WHAT YOU HAVE TO DO →
What lines of the data include the string "cyan"? Copy them all.

GIVEN DATA →
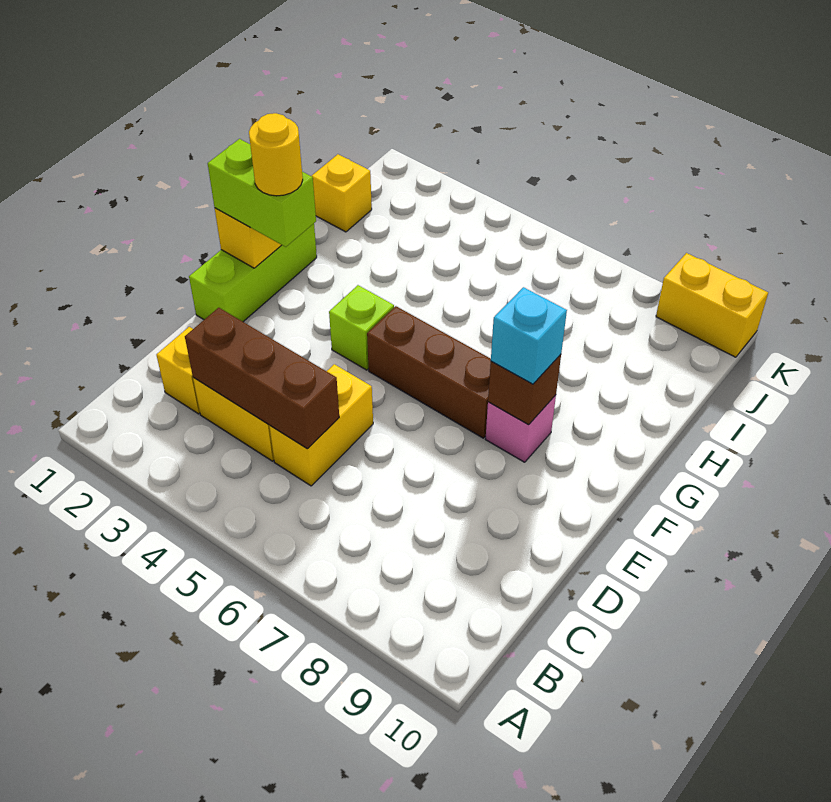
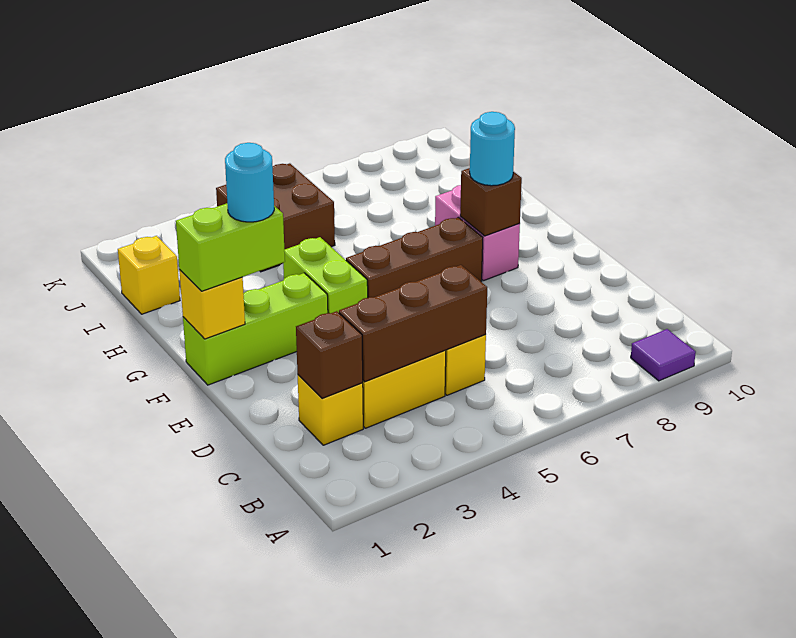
none -> purple tile A9 level 1
none -> brown brick C2 level 2
lime brick E1:G1 level 1 -> lime brick F1:F3 level 1
yellow round brick F2 level 4 -> cyan round brick F2 level 4
lime brick F4 level 1 -> lime brick F4:G4 level 1
pink brick F8 level 1 -> pink brick F8:G8 level 1
cyan brick F8 level 3 -> cyan round brick F8 level 3
none -> brown brick I4:J5 level 1
yellow brick K9:K10 level 1 -> none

EXERCISE OUTPUT →
yellow round brick F2 level 4 -> cyan round brick F2 level 4
cyan brick F8 level 3 -> cyan round brick F8 level 3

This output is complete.